### MATERIAL SUPPLIED

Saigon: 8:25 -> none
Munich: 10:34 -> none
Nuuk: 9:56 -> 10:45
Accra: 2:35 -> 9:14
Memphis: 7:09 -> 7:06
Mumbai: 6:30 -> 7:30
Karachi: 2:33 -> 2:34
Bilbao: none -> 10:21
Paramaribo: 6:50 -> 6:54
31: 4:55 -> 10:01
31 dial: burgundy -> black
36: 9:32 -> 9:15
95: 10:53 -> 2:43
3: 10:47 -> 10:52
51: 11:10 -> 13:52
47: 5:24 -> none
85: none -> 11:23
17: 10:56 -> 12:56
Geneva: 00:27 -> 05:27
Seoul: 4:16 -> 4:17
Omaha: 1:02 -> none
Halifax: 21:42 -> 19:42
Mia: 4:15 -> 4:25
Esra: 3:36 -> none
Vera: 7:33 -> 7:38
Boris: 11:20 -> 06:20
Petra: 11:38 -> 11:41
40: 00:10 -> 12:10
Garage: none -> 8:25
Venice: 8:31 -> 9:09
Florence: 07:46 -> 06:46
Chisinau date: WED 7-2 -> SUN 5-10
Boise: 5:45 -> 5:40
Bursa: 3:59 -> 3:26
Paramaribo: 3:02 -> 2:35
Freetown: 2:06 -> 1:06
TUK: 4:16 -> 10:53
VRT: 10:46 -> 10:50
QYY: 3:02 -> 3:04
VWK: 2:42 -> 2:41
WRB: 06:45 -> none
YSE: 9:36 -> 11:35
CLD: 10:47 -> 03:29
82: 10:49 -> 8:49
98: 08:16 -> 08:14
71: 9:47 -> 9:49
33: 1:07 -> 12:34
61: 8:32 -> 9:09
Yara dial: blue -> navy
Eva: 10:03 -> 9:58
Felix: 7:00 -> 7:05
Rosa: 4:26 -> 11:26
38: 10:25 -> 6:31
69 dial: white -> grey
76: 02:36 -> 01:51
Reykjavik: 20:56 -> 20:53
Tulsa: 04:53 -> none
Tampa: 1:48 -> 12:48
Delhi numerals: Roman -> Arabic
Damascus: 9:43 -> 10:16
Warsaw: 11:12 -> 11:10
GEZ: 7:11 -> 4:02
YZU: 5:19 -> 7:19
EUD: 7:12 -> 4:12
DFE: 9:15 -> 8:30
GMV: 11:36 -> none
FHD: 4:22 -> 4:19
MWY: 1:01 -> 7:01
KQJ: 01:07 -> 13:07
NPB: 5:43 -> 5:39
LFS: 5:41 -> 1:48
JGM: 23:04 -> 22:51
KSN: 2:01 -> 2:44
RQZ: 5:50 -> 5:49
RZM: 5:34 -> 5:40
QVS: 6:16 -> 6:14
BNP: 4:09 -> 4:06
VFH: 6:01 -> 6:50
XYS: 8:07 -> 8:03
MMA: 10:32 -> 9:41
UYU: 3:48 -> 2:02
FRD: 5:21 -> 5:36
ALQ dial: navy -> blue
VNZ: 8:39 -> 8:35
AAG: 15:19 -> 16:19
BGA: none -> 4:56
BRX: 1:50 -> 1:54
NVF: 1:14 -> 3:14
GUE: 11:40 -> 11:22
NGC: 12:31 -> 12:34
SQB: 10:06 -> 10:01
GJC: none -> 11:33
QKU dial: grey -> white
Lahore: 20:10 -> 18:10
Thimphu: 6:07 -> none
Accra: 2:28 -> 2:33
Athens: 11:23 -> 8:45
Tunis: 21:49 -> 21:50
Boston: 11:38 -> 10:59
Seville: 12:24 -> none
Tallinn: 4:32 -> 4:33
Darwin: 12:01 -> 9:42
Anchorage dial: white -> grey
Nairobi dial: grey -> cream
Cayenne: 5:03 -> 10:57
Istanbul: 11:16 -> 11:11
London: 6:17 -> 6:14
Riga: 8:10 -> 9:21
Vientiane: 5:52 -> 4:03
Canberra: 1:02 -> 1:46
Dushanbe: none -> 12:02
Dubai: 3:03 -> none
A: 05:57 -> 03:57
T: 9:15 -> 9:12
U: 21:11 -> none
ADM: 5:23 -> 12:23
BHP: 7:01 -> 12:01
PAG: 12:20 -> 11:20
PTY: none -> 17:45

######

*WHAT THE TASK REQUIRES*.
Copy out every one of the entries above without changing anything.

*OUTPUT FOR THIS TASK*.
Saigon: 8:25 -> none
Munich: 10:34 -> none
Nuuk: 9:56 -> 10:45
Accra: 2:35 -> 9:14
Memphis: 7:09 -> 7:06
Mumbai: 6:30 -> 7:30
Karachi: 2:33 -> 2:34
Bilbao: none -> 10:21
Paramaribo: 6:50 -> 6:54
31: 4:55 -> 10:01
31 dial: burgundy -> black
36: 9:32 -> 9:15
95: 10:53 -> 2:43
3: 10:47 -> 10:52
51: 11:10 -> 13:52
47: 5:24 -> none
85: none -> 11:23
17: 10:56 -> 12:56
Geneva: 00:27 -> 05:27
Seoul: 4:16 -> 4:17
Omaha: 1:02 -> none
Halifax: 21:42 -> 19:42
Mia: 4:15 -> 4:25
Esra: 3:36 -> none
Vera: 7:33 -> 7:38
Boris: 11:20 -> 06:20
Petra: 11:38 -> 11:41
40: 00:10 -> 12:10
Garage: none -> 8:25
Venice: 8:31 -> 9:09
Florence: 07:46 -> 06:46
Chisinau date: WED 7-2 -> SUN 5-10
Boise: 5:45 -> 5:40
Bursa: 3:59 -> 3:26
Paramaribo: 3:02 -> 2:35
Freetown: 2:06 -> 1:06
TUK: 4:16 -> 10:53
VRT: 10:46 -> 10:50
QYY: 3:02 -> 3:04
VWK: 2:42 -> 2:41
WRB: 06:45 -> none
YSE: 9:36 -> 11:35
CLD: 10:47 -> 03:29
82: 10:49 -> 8:49
98: 08:16 -> 08:14
71: 9:47 -> 9:49
33: 1:07 -> 12:34
61: 8:32 -> 9:09
Yara dial: blue -> navy
Eva: 10:03 -> 9:58
Felix: 7:00 -> 7:05
Rosa: 4:26 -> 11:26
38: 10:25 -> 6:31
69 dial: white -> grey
76: 02:36 -> 01:51
Reykjavik: 20:56 -> 20:53
Tulsa: 04:53 -> none
Tampa: 1:48 -> 12:48
Delhi numerals: Roman -> Arabic
Damascus: 9:43 -> 10:16
Warsaw: 11:12 -> 11:10
GEZ: 7:11 -> 4:02
YZU: 5:19 -> 7:19
EUD: 7:12 -> 4:12
DFE: 9:15 -> 8:30
GMV: 11:36 -> none
FHD: 4:22 -> 4:19
MWY: 1:01 -> 7:01
KQJ: 01:07 -> 13:07
NPB: 5:43 -> 5:39
LFS: 5:41 -> 1:48
JGM: 23:04 -> 22:51
KSN: 2:01 -> 2:44
RQZ: 5:50 -> 5:49
RZM: 5:34 -> 5:40
QVS: 6:16 -> 6:14
BNP: 4:09 -> 4:06
VFH: 6:01 -> 6:50
XYS: 8:07 -> 8:03
MMA: 10:32 -> 9:41
UYU: 3:48 -> 2:02
FRD: 5:21 -> 5:36
ALQ dial: navy -> blue
VNZ: 8:39 -> 8:35
AAG: 15:19 -> 16:19
BGA: none -> 4:56
BRX: 1:50 -> 1:54
NVF: 1:14 -> 3:14
GUE: 11:40 -> 11:22
NGC: 12:31 -> 12:34
SQB: 10:06 -> 10:01
GJC: none -> 11:33
QKU dial: grey -> white
Lahore: 20:10 -> 18:10
Thimphu: 6:07 -> none
Accra: 2:28 -> 2:33
Athens: 11:23 -> 8:45
Tunis: 21:49 -> 21:50
Boston: 11:38 -> 10:59
Seville: 12:24 -> none
Tallinn: 4:32 -> 4:33
Darwin: 12:01 -> 9:42
Anchorage dial: white -> grey
Nairobi dial: grey -> cream
Cayenne: 5:03 -> 10:57
Istanbul: 11:16 -> 11:11
London: 6:17 -> 6:14
Riga: 8:10 -> 9:21
Vientiane: 5:52 -> 4:03
Canberra: 1:02 -> 1:46
Dushanbe: none -> 12:02
Dubai: 3:03 -> none
A: 05:57 -> 03:57
T: 9:15 -> 9:12
U: 21:11 -> none
ADM: 5:23 -> 12:23
BHP: 7:01 -> 12:01
PAG: 12:20 -> 11:20
PTY: none -> 17:45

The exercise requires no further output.